*DATASET ENTRIES*

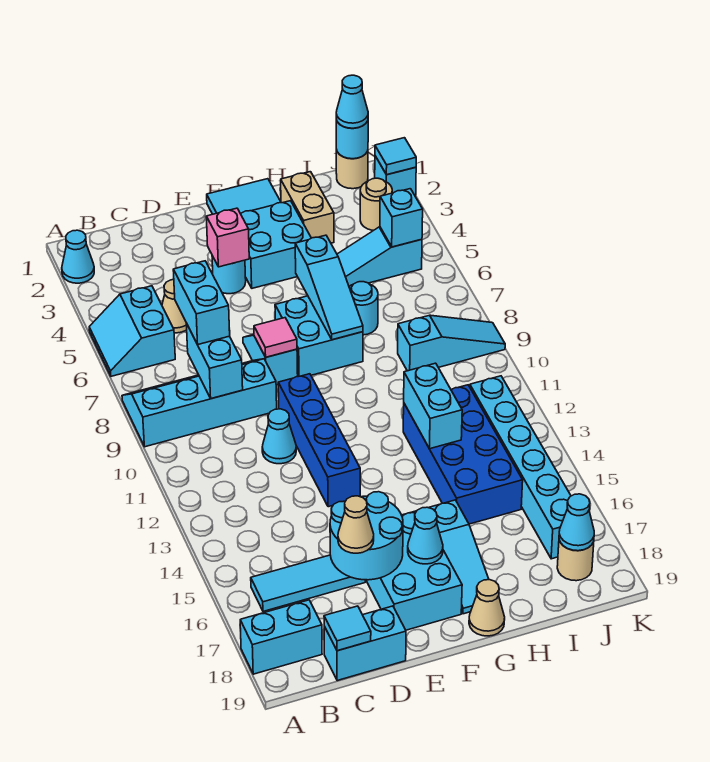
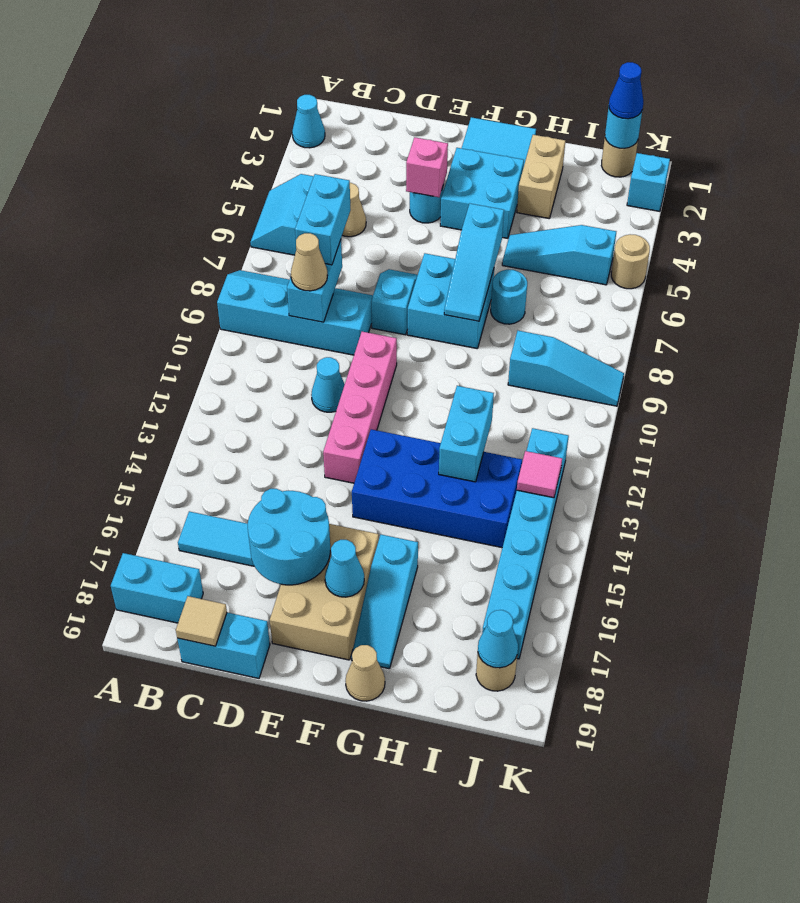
cyan tile C19 level 2 -> tan tile C19 level 2
tan cone D17 level 3 -> tan cone C9 level 3
pink tile E8 level 2 -> pink tile J13 level 2
blue brick E10:E13 level 1 -> pink brick E10:E13 level 1
cyan brick E16:F18 level 1 -> tan brick E16:F18 level 1
blue brick H12:I15 level 1 -> blue brick F13:I14 level 1
cyan cone J1 level 3 -> blue cone J1 level 3
tan round brick J3 level 1 -> tan round brick K5 level 1
cyan brick J5 level 2 -> none
cyan tile K2 level 2 -> none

*REQUIRED WORK*
Would you filter the records and copy each line that contains the word "none"?

*RESULT*
cyan brick J5 level 2 -> none
cyan tile K2 level 2 -> none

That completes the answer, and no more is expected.